__Exercise__:
How many lines in the data that follows contain the word "diode"? Only that number is needed.

::: Listed records :::

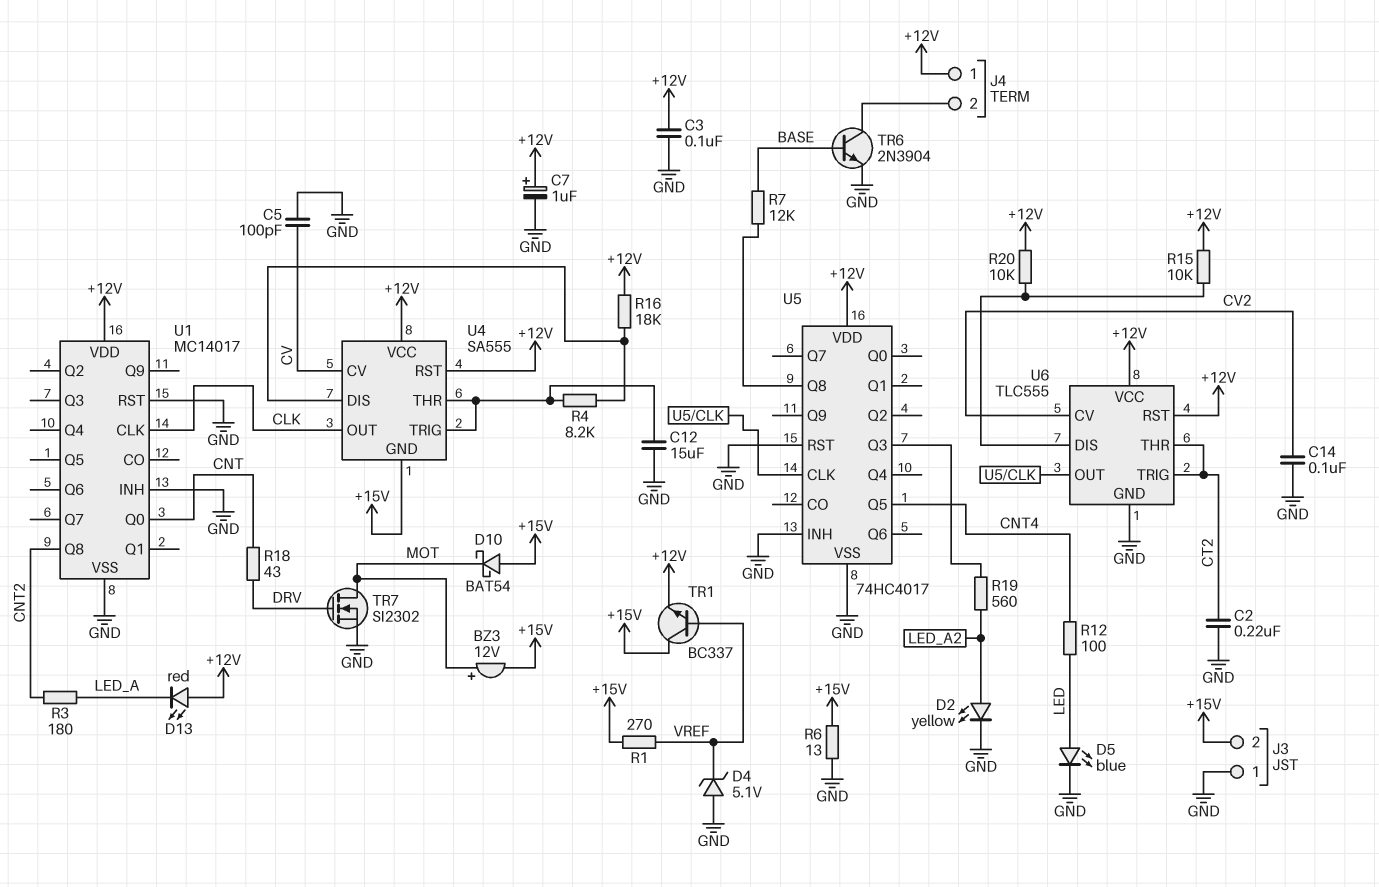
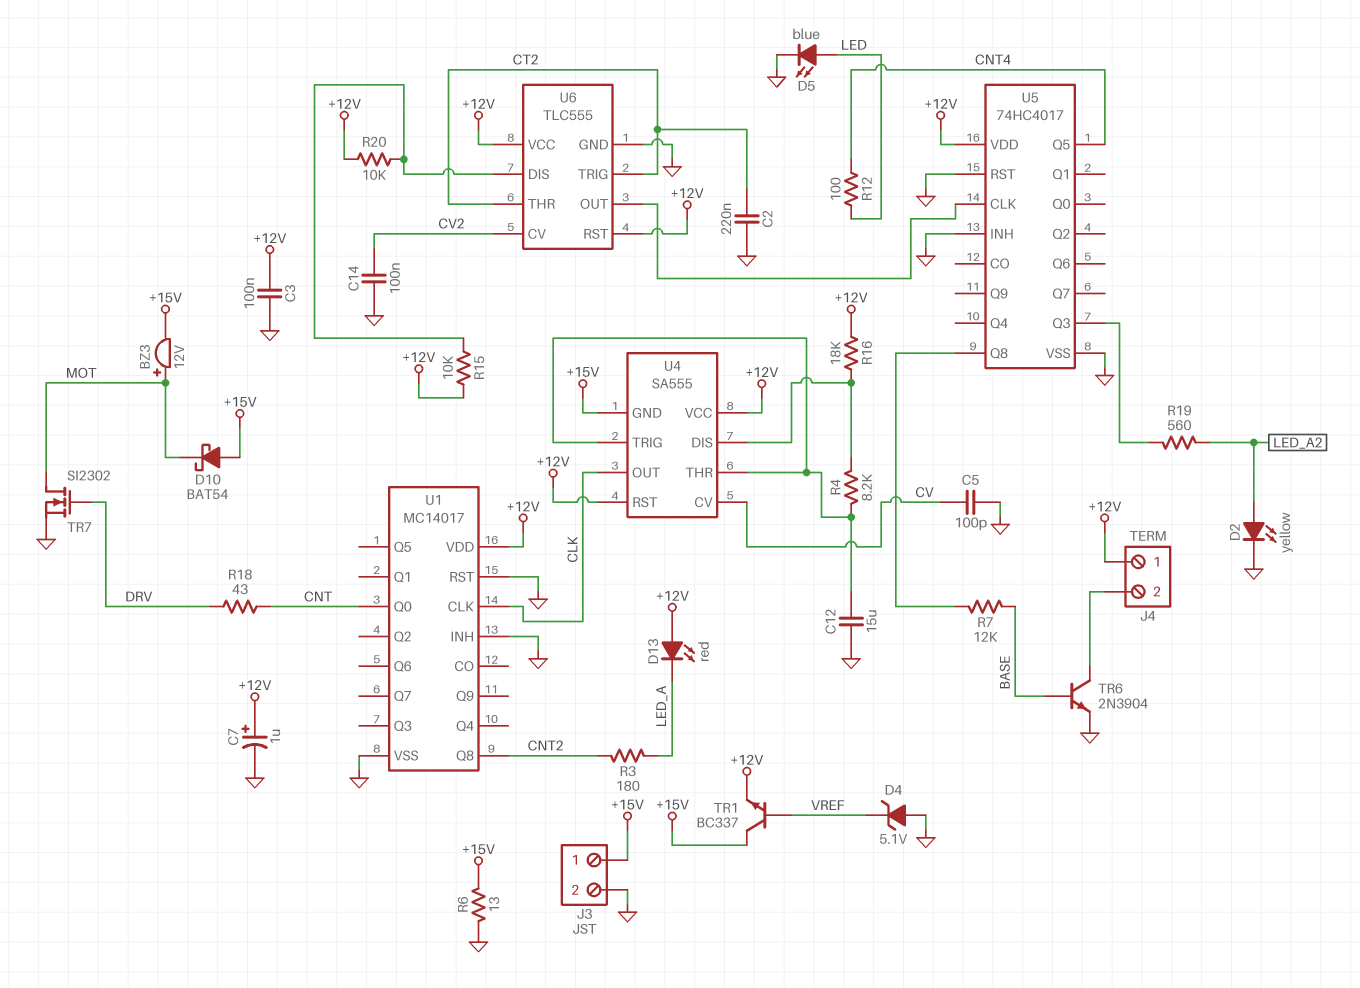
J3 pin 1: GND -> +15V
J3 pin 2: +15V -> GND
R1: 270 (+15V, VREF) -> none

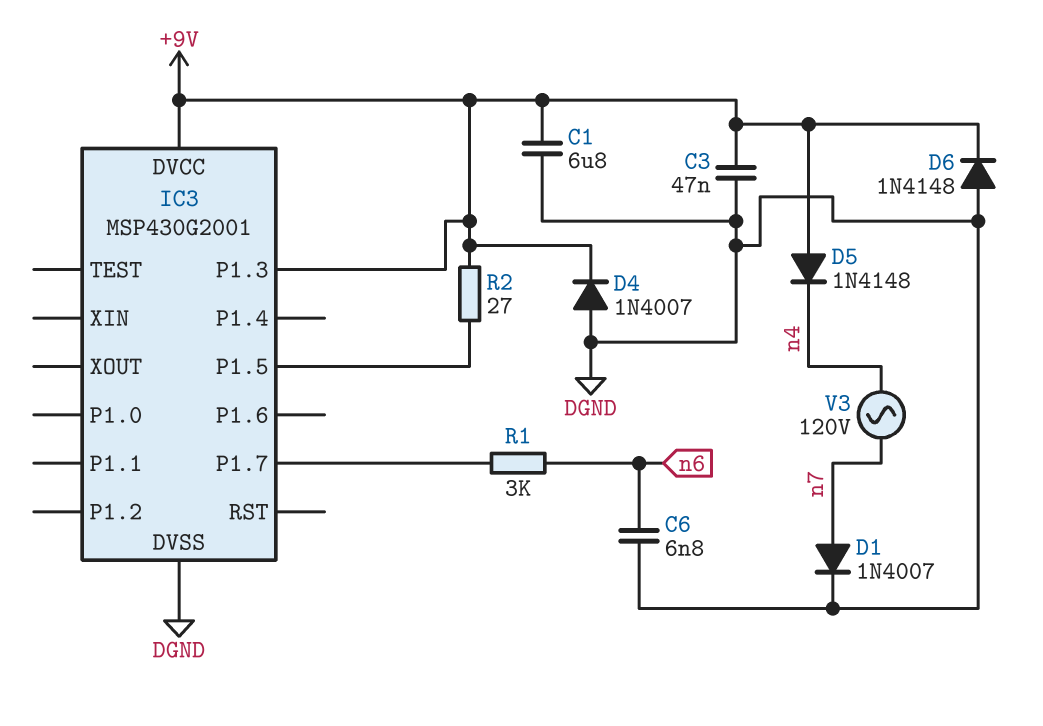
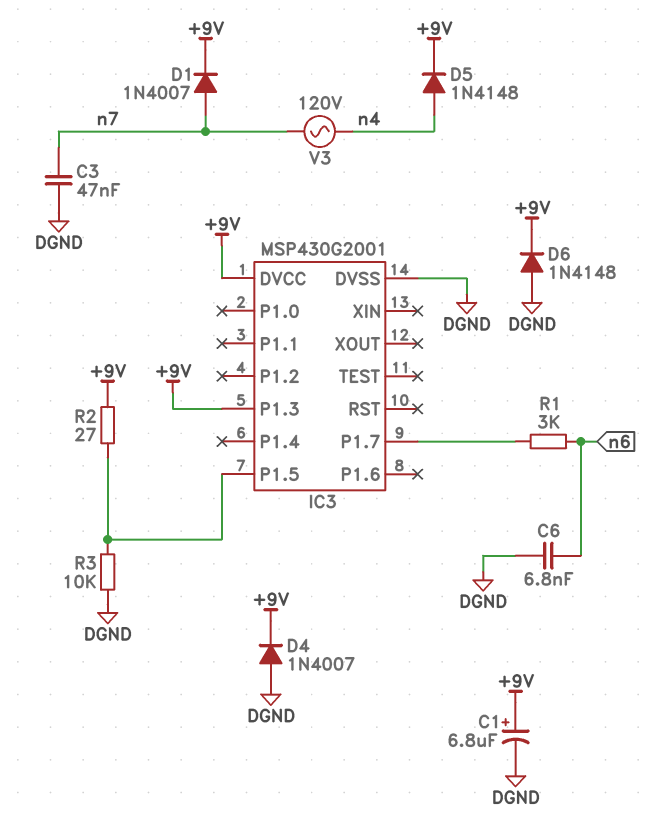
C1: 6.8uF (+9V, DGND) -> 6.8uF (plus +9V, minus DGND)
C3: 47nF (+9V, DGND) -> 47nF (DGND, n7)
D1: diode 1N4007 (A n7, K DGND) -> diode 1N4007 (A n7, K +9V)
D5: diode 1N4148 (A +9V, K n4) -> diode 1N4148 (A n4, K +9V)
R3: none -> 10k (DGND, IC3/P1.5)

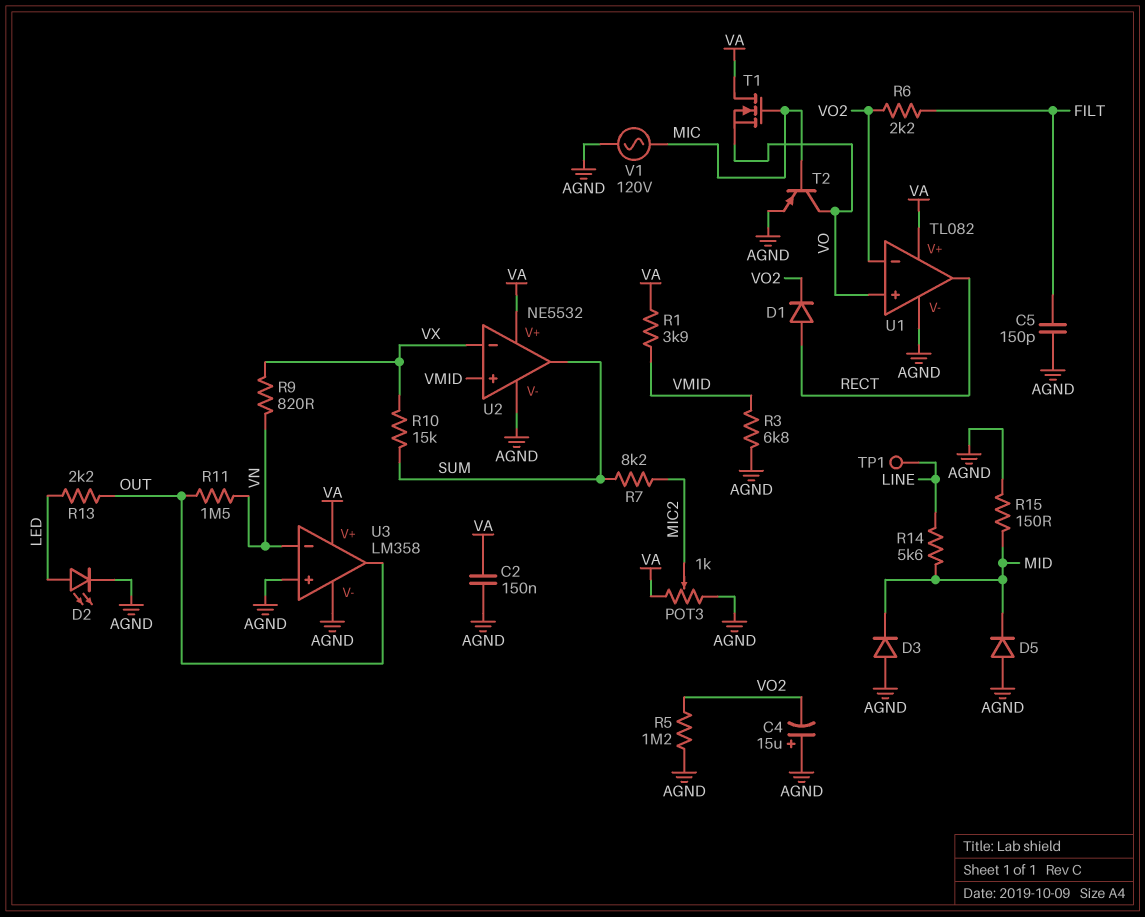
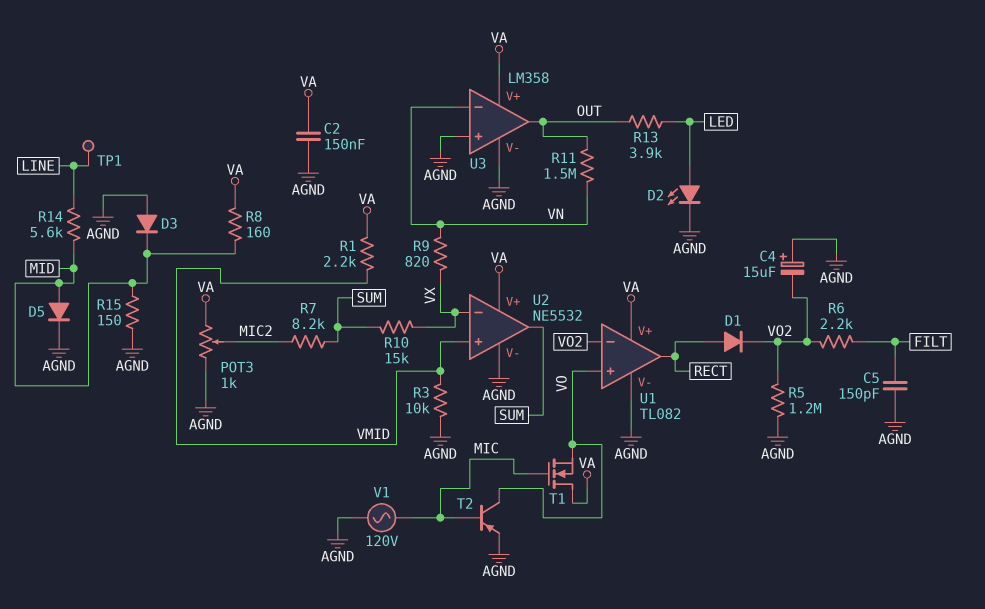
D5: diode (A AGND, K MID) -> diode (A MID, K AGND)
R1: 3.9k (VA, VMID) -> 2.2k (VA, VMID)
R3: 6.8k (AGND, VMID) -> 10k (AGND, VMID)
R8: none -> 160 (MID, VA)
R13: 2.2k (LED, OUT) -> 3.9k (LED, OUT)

:::

__Task result__:
3